Goal of the exercise> Go through the entries below. Copy out every line that contains "diode".

Dataset entries>
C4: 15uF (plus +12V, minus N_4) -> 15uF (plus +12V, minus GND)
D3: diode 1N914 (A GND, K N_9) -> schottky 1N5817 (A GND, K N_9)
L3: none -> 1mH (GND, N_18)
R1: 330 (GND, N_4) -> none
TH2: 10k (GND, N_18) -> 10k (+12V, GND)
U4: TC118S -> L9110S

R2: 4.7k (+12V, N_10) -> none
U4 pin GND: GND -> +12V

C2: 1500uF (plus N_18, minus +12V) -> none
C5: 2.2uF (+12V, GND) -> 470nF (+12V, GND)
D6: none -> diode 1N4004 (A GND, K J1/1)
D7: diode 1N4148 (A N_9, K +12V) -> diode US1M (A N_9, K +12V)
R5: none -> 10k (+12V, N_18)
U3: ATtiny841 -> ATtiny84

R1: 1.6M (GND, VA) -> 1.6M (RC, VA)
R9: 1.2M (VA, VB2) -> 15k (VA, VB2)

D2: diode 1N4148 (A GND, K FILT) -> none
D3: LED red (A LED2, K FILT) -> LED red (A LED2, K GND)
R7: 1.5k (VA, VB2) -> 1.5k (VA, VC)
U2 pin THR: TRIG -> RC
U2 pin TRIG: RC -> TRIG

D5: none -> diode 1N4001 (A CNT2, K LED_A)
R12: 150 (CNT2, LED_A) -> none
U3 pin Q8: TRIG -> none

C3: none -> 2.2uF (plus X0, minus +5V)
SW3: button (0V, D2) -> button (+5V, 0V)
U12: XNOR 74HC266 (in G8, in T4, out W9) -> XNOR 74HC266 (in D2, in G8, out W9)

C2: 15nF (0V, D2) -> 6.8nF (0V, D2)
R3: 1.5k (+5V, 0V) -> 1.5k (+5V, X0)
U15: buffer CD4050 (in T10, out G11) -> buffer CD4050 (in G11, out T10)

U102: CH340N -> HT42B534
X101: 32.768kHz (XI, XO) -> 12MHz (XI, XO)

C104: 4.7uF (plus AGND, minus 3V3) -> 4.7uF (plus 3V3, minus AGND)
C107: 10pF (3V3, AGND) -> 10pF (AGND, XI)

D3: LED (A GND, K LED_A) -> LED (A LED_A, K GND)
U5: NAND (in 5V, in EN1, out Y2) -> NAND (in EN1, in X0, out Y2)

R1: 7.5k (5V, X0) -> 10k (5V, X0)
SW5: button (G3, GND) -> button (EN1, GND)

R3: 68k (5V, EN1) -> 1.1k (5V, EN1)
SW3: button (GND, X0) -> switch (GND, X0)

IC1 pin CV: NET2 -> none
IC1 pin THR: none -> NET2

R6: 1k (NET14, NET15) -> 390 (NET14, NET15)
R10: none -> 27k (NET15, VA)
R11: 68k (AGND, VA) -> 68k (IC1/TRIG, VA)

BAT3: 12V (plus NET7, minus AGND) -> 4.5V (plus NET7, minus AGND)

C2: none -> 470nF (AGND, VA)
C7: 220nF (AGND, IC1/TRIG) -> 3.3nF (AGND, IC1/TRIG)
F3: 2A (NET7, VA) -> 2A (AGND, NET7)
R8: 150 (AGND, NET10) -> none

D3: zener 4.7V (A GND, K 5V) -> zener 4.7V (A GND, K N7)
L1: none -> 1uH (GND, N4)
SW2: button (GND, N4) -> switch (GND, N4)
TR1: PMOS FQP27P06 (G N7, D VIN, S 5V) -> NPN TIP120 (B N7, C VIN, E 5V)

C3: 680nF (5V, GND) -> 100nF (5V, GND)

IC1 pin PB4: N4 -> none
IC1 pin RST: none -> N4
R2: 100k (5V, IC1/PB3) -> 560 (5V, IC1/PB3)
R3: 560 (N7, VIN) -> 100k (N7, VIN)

Answer space>
D3: diode 1N914 (A GND, K N_9) -> schottky 1N5817 (A GND, K N_9)
D6: none -> diode 1N4004 (A GND, K J1/1)
D7: diode 1N4148 (A N_9, K +12V) -> diode US1M (A N_9, K +12V)
D2: diode 1N4148 (A GND, K FILT) -> none
D5: none -> diode 1N4001 (A CNT2, K LED_A)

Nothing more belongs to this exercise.